| Exercise instructions |
Write out, word for word, the part of the listing below that opens with the line containing "U8 pin IN-: N_2 -> N_1" and closes with the line containing "V1: 6V (plus", keeping both of those lines and adding no others.

| Provided material |

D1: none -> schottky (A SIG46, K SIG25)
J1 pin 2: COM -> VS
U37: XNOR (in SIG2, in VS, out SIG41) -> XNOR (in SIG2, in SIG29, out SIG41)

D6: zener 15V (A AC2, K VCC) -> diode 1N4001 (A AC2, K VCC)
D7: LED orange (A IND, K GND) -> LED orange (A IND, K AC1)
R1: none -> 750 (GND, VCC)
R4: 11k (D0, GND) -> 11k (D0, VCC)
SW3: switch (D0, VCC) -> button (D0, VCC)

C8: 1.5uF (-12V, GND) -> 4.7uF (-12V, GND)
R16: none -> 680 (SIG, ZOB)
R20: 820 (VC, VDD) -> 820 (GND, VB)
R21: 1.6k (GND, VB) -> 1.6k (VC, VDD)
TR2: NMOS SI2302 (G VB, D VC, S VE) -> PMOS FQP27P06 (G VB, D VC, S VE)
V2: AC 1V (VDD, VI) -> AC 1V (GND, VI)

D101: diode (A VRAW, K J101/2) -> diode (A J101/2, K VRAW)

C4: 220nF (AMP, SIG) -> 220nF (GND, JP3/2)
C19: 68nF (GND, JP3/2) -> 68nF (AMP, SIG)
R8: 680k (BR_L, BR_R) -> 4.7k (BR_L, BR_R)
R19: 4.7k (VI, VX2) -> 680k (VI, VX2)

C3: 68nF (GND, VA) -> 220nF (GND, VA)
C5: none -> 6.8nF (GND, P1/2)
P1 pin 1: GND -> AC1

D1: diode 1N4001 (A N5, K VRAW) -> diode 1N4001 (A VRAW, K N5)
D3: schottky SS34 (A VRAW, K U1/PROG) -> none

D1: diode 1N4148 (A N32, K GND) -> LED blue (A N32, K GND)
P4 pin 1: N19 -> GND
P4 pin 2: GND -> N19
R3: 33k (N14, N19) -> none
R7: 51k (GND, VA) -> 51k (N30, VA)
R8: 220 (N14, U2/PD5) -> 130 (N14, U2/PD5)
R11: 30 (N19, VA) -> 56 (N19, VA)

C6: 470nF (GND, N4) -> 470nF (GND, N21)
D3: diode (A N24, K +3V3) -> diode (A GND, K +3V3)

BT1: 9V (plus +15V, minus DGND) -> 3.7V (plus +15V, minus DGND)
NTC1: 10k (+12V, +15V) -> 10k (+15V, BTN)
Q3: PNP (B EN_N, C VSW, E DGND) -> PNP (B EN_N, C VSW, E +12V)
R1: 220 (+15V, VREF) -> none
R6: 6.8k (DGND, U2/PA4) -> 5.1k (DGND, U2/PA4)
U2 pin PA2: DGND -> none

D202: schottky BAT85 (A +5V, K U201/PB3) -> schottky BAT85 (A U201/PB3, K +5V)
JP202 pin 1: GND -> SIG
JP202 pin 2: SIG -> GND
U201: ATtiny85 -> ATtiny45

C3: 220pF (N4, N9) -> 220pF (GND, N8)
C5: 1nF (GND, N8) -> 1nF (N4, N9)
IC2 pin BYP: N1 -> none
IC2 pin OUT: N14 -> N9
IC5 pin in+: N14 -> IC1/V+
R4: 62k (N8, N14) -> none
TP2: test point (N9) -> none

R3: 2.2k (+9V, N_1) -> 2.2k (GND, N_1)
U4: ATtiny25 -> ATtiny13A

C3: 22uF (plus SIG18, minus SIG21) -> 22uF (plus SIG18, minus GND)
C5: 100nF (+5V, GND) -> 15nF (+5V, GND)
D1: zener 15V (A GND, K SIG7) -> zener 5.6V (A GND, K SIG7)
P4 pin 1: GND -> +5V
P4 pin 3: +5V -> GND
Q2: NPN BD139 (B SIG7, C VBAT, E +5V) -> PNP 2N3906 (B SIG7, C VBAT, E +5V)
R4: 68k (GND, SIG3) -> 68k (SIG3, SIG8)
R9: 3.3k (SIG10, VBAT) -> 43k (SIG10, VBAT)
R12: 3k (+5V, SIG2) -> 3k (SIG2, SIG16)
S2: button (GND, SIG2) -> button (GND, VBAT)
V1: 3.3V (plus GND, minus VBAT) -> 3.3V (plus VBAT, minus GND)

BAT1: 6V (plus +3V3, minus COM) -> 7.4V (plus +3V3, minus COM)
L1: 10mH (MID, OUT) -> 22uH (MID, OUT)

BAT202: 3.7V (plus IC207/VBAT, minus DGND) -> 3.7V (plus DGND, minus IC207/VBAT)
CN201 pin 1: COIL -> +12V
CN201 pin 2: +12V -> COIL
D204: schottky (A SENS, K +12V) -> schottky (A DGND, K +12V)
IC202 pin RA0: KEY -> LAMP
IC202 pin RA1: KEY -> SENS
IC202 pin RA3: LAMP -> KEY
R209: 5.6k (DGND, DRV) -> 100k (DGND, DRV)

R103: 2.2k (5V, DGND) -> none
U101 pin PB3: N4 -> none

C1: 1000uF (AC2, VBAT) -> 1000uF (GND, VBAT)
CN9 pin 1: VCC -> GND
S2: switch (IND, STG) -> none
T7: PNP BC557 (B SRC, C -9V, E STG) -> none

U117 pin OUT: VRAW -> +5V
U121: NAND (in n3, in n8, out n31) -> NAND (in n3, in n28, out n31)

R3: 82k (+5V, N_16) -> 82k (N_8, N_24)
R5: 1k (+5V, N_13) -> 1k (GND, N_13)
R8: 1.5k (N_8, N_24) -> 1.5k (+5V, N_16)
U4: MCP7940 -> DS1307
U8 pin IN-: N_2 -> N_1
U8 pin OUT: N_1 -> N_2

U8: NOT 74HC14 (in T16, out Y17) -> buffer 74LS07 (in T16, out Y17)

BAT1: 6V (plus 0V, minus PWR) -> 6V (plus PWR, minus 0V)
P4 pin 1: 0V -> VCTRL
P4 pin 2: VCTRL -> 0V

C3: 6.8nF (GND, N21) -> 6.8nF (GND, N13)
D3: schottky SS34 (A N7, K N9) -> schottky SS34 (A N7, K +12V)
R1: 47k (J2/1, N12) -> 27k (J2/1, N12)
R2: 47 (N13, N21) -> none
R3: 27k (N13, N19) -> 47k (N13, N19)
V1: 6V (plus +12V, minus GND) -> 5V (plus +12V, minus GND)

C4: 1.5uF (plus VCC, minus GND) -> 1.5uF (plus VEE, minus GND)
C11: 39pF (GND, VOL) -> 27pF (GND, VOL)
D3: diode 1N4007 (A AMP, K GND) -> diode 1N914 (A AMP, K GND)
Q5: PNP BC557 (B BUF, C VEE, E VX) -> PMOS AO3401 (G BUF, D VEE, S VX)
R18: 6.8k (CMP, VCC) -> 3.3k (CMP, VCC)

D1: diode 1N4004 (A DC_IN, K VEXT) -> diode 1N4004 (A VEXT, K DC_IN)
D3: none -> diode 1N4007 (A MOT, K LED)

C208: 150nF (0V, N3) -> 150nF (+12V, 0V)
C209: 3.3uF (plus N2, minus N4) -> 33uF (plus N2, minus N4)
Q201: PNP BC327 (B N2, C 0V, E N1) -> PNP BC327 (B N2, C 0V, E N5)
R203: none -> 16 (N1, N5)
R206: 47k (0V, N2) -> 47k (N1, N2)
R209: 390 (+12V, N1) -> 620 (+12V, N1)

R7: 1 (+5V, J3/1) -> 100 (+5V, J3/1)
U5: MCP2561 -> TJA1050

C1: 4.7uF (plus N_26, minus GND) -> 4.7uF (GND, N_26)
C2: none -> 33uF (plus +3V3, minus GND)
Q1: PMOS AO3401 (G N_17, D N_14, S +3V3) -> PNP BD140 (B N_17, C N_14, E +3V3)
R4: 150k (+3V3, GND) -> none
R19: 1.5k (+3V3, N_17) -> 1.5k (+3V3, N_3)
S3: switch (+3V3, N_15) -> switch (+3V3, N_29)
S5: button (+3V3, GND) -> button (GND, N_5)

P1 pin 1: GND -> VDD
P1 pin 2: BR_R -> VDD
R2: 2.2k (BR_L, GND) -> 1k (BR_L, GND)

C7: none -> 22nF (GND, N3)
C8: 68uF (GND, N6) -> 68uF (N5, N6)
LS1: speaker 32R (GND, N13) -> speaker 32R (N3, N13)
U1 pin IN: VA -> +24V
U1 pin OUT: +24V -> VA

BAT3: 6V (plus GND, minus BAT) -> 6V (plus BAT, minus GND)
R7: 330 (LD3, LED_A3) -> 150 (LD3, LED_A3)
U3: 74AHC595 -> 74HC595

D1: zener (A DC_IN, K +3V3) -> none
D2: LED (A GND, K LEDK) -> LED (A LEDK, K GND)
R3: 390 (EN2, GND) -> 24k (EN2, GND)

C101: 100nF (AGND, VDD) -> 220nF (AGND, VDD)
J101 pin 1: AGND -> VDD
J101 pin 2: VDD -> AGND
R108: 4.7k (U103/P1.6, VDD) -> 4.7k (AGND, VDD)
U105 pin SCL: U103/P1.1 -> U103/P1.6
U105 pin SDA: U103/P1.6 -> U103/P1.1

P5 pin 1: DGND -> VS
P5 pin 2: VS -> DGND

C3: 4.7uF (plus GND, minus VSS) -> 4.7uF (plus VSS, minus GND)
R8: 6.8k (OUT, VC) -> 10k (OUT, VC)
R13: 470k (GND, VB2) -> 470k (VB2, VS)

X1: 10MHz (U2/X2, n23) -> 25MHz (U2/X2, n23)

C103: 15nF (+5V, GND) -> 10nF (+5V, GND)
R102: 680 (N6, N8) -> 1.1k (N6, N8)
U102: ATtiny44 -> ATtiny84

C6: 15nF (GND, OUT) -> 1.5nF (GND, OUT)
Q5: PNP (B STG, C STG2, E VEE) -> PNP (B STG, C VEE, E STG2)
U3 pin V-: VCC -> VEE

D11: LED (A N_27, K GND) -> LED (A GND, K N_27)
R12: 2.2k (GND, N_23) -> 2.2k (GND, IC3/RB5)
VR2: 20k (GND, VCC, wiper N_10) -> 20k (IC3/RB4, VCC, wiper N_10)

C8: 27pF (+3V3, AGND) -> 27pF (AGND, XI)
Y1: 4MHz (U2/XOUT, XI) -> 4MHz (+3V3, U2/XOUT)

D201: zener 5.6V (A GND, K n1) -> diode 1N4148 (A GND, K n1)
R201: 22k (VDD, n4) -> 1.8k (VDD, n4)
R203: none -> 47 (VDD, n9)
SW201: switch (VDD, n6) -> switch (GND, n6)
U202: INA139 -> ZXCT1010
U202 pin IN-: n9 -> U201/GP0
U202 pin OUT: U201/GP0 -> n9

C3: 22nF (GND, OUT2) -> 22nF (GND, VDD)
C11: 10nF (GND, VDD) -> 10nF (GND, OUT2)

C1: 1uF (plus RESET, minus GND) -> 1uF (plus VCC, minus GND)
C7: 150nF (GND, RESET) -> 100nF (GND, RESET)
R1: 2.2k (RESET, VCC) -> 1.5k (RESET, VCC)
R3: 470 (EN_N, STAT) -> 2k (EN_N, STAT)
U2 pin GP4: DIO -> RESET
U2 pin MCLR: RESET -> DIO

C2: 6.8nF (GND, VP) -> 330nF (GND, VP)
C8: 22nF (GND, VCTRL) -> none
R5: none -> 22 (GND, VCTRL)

| Solution for this task |
U8 pin IN-: N_2 -> N_1
U8 pin OUT: N_1 -> N_2

U8: NOT 74HC14 (in T16, out Y17) -> buffer 74LS07 (in T16, out Y17)

BAT1: 6V (plus 0V, minus PWR) -> 6V (plus PWR, minus 0V)
P4 pin 1: 0V -> VCTRL
P4 pin 2: VCTRL -> 0V

C3: 6.8nF (GND, N21) -> 6.8nF (GND, N13)
D3: schottky SS34 (A N7, K N9) -> schottky SS34 (A N7, K +12V)
R1: 47k (J2/1, N12) -> 27k (J2/1, N12)
R2: 47 (N13, N21) -> none
R3: 27k (N13, N19) -> 47k (N13, N19)
V1: 6V (plus +12V, minus GND) -> 5V (plus +12V, minus GND)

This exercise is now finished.